> [What is needed]: Set down every entry exactly as given. Pictures are to be left out.

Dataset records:
++++++++++

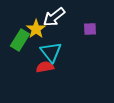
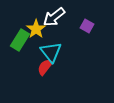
purple square: moved 3 px left, 3 px up; rotated 32 degrees clockwise
red semicircle: rotated 42 degrees counterclockwise
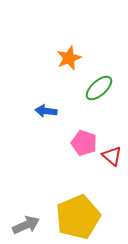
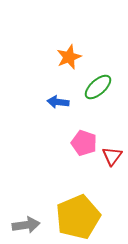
orange star: moved 1 px up
green ellipse: moved 1 px left, 1 px up
blue arrow: moved 12 px right, 9 px up
red triangle: rotated 25 degrees clockwise
gray arrow: rotated 16 degrees clockwise
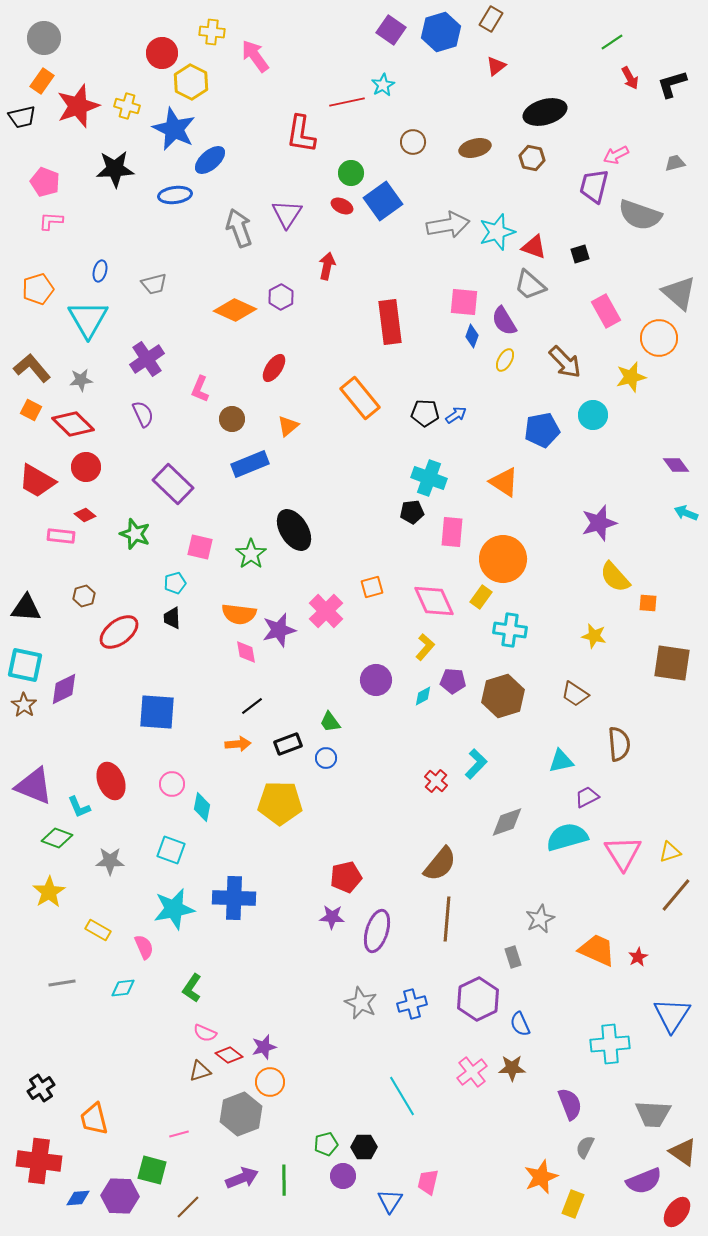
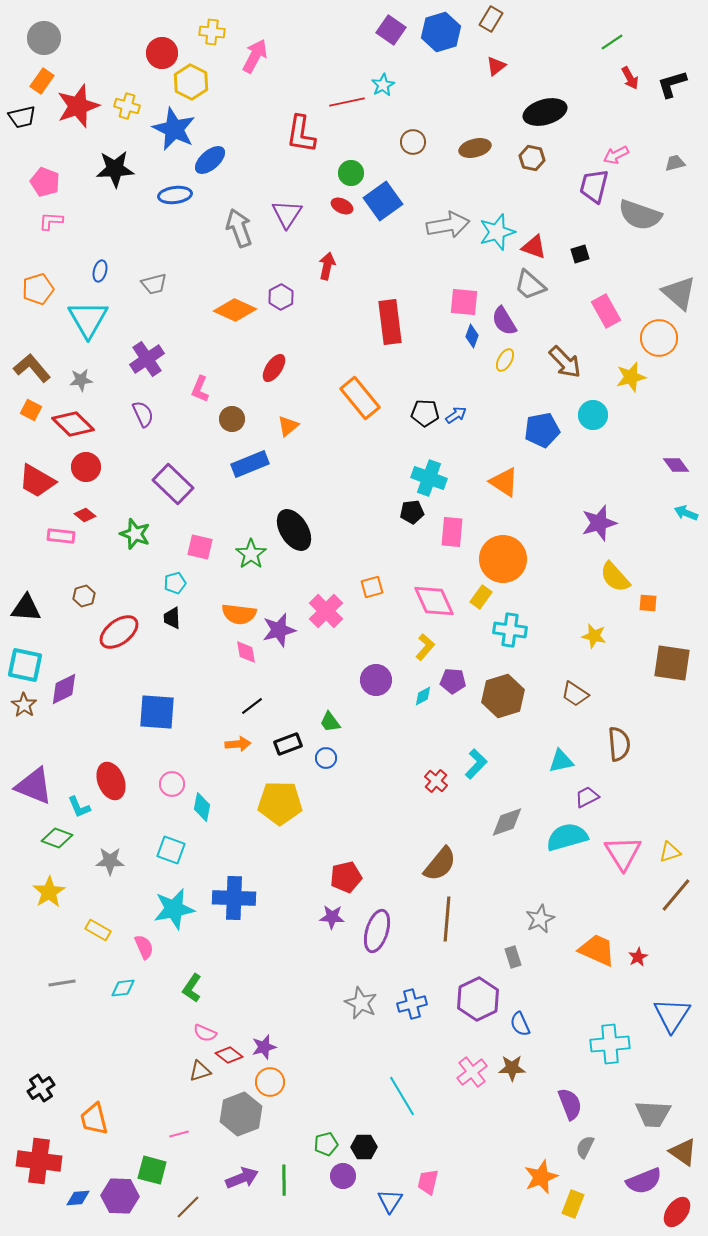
pink arrow at (255, 56): rotated 64 degrees clockwise
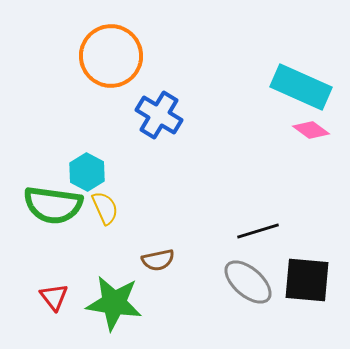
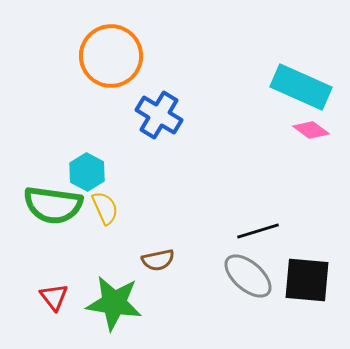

++++++++++

> [Your solution]:
purple square: moved 3 px left, 3 px up; rotated 32 degrees clockwise
red semicircle: rotated 42 degrees counterclockwise
orange star: moved 1 px up
green ellipse: moved 1 px left, 1 px up
blue arrow: moved 12 px right, 9 px up
red triangle: rotated 25 degrees clockwise
gray arrow: rotated 16 degrees clockwise
pink arrow at (255, 56): rotated 64 degrees clockwise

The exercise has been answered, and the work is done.